▸ Exercise
Every line in the data below that holds "LOAD" should be found and copied.

=======

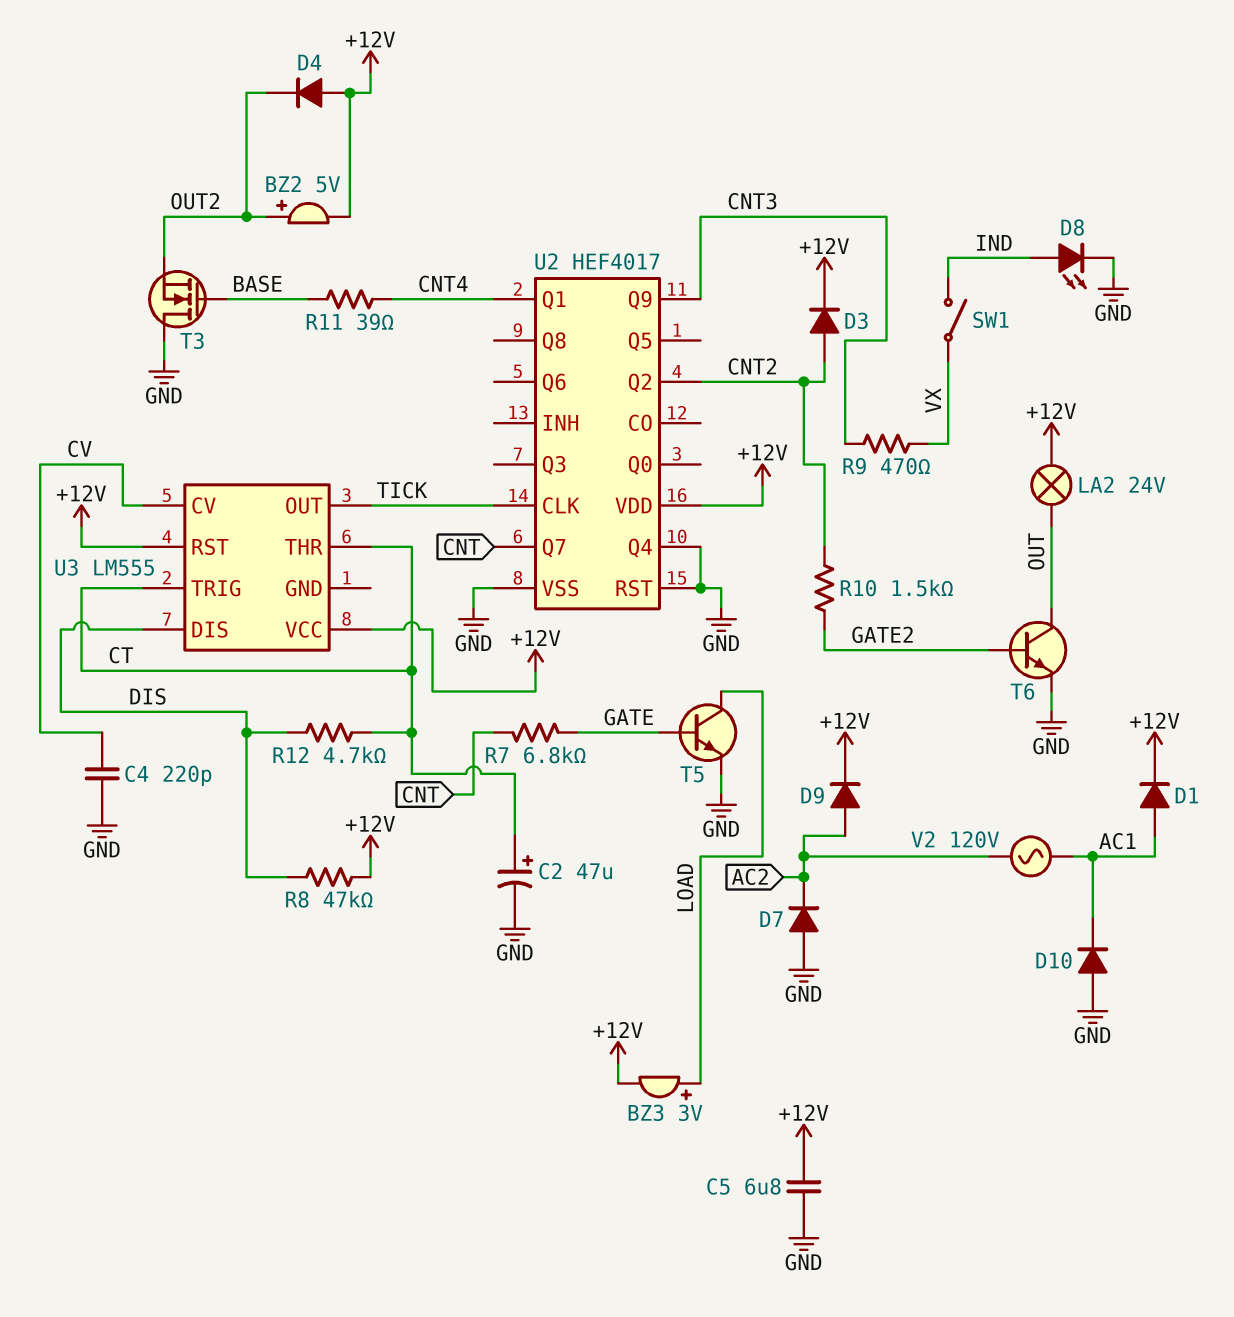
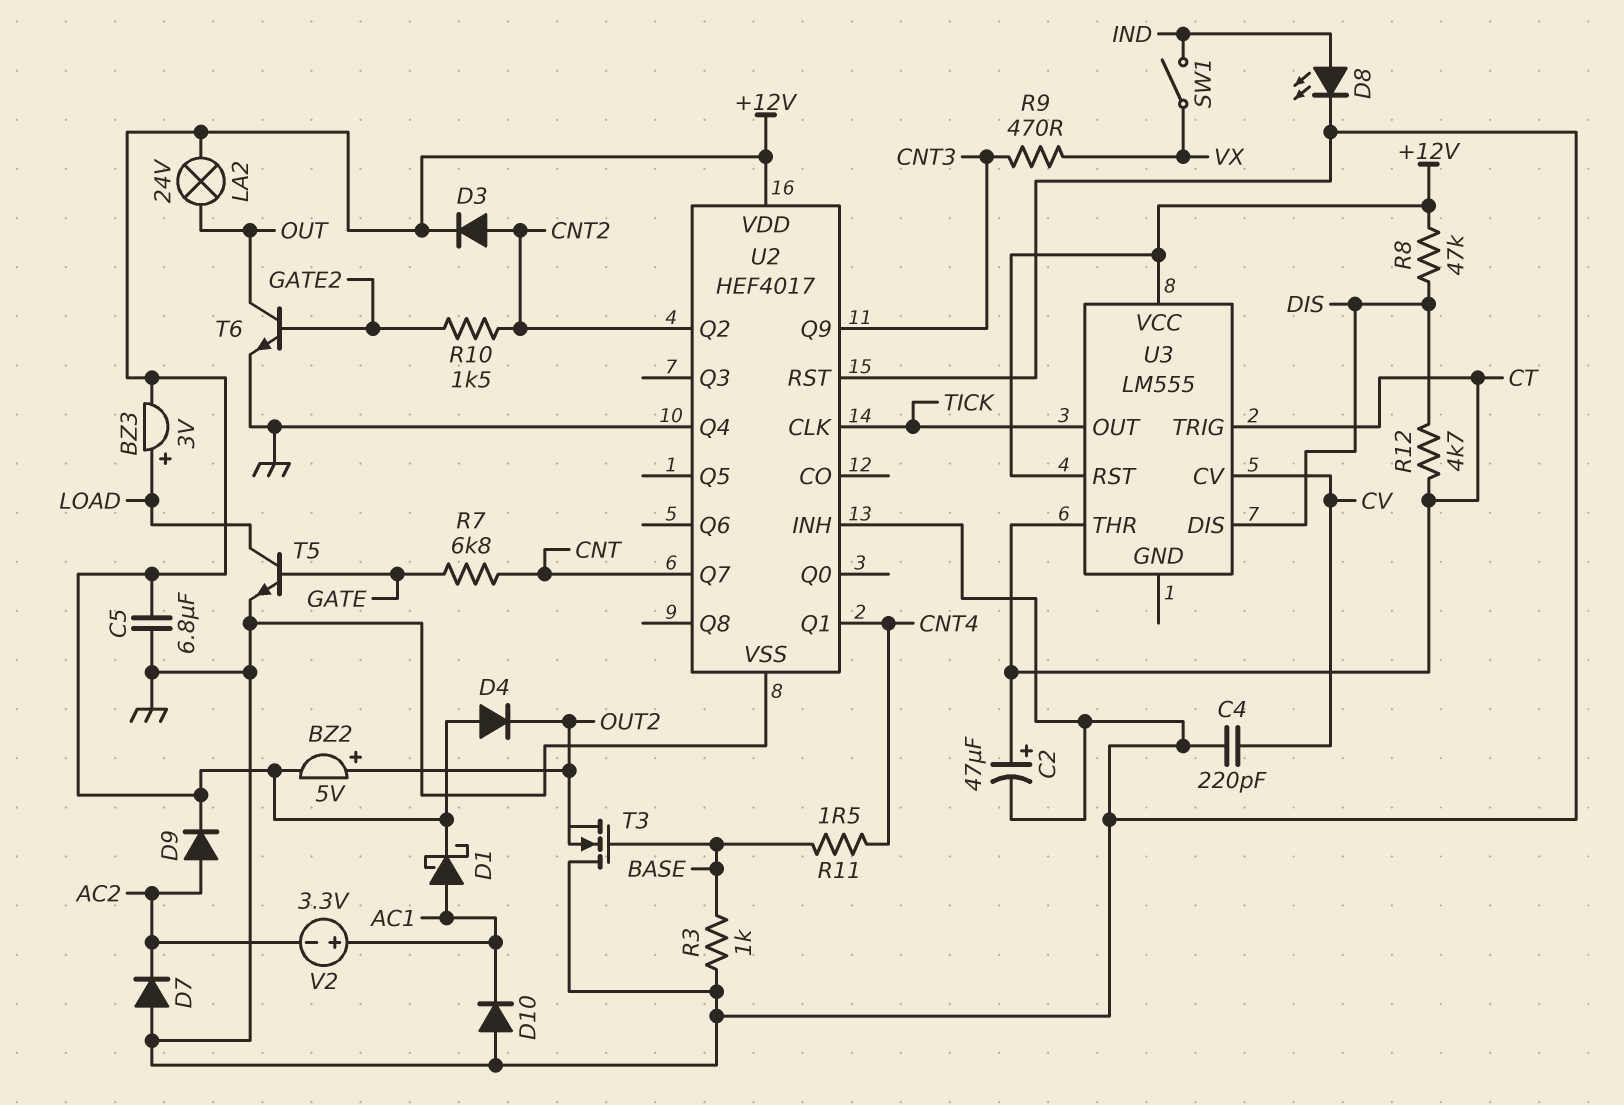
D1: diode (A AC1, K +12V) -> schottky (A AC1, K +12V)
R3: none -> 1k (BASE, GND)
R11: 39 (BASE, CNT4) -> 1.5 (BASE, CNT4)
U2 pin INH: none -> GND
V2: AC 120V (AC1, AC2) -> 3.3V (plus AC1, minus AC2)

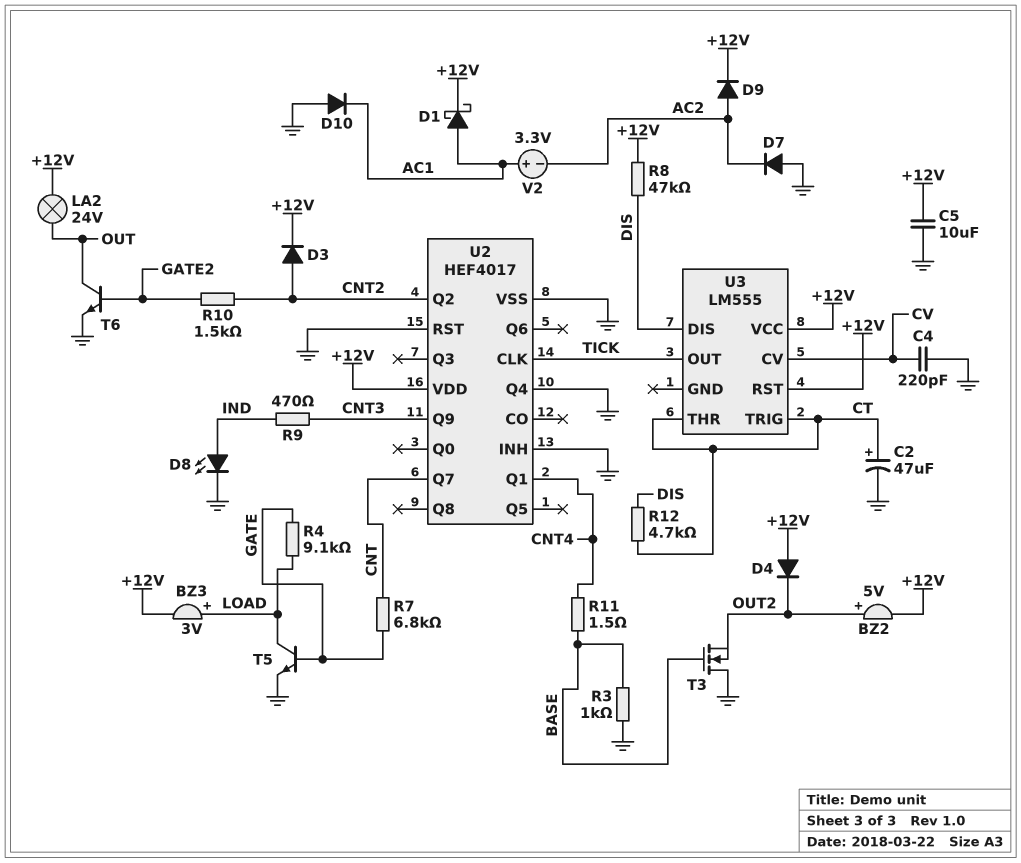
C5: 6.8uF (+12V, GND) -> 10uF (+12V, GND)
R4: none -> 9.1k (GATE, LOAD)
R9: 470 (CNT3, VX) -> 470 (CNT3, IND)
SW1: switch (IND, VX) -> none

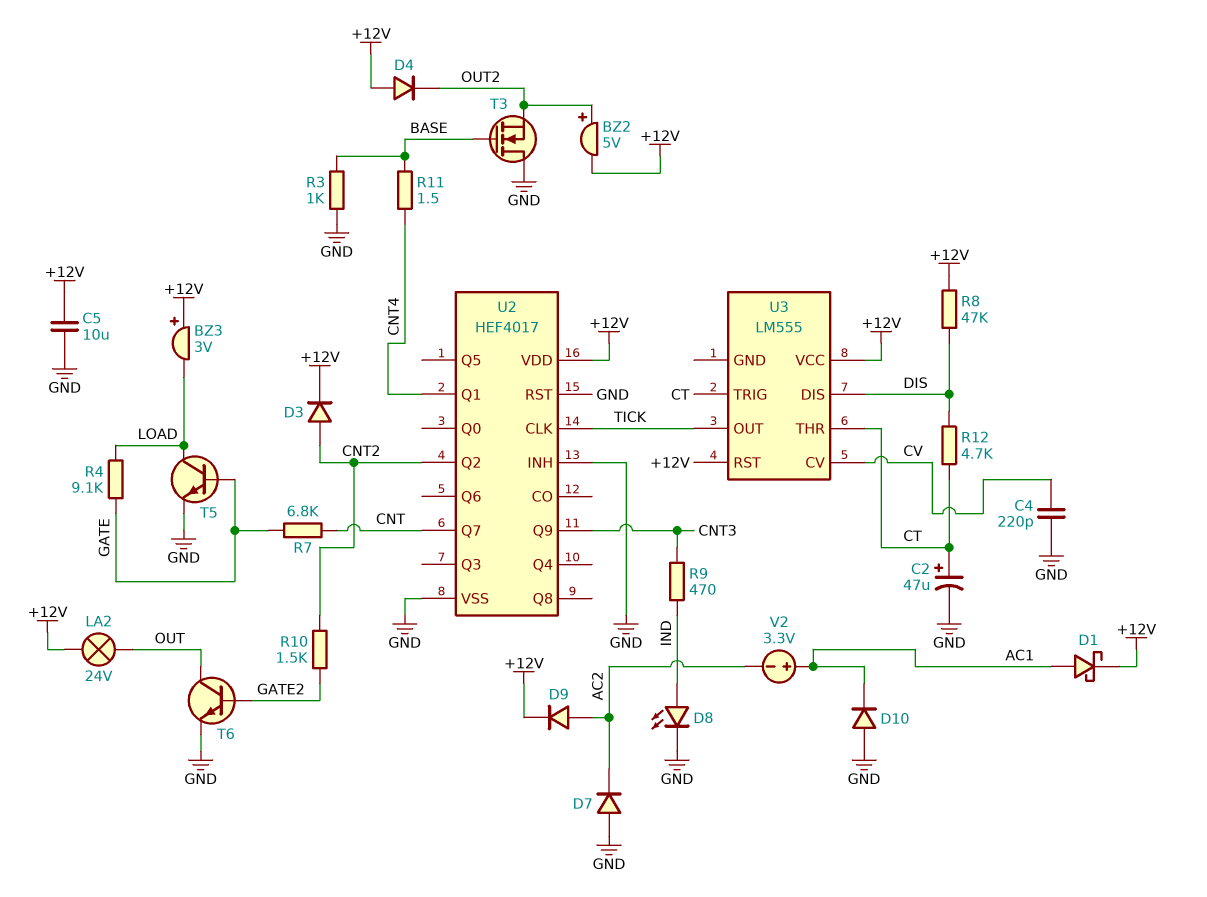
BZ3: buzzer 3V (plus LOAD, minus +12V) -> buzzer 3V (plus +12V, minus LOAD)
U2 pin Q4: GND -> none

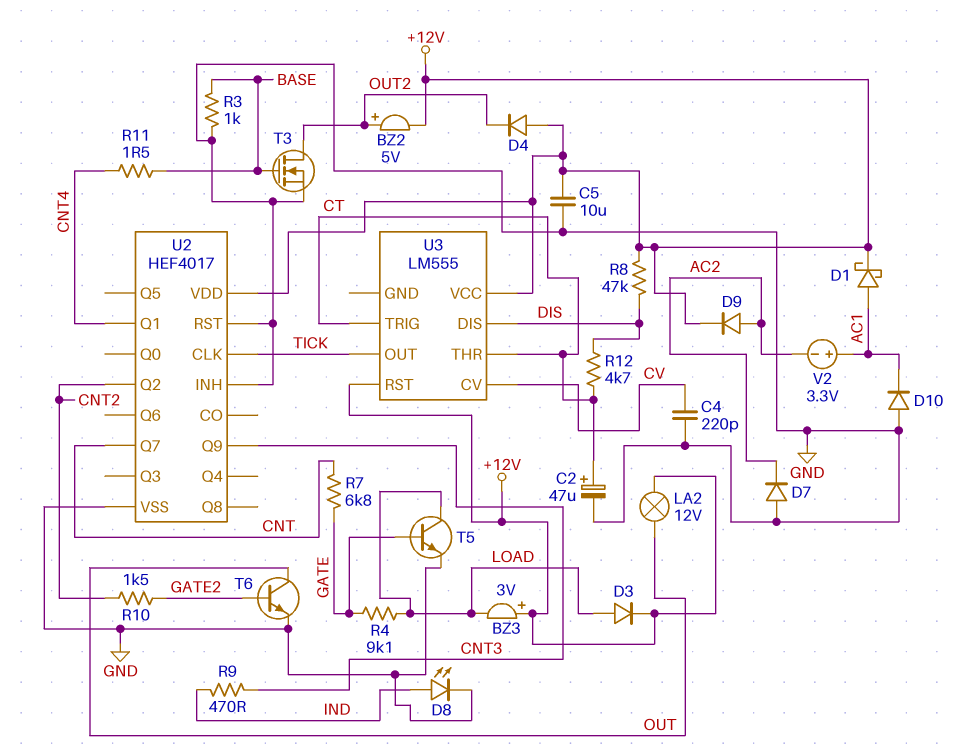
D3: diode (A CNT2, K +12V) -> diode (A LOAD, K +12V)
LA2: lamp 24V (+12V, OUT) -> lamp 12V (+12V, OUT)
T3: NMOS (G BASE, D GND, S OUT2) -> NMOS (G BASE, D OUT2, S GND)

=======

▸ Response for this exercise
R4: none -> 9.1k (GATE, LOAD)
BZ3: buzzer 3V (plus LOAD, minus +12V) -> buzzer 3V (plus +12V, minus LOAD)
D3: diode (A CNT2, K +12V) -> diode (A LOAD, K +12V)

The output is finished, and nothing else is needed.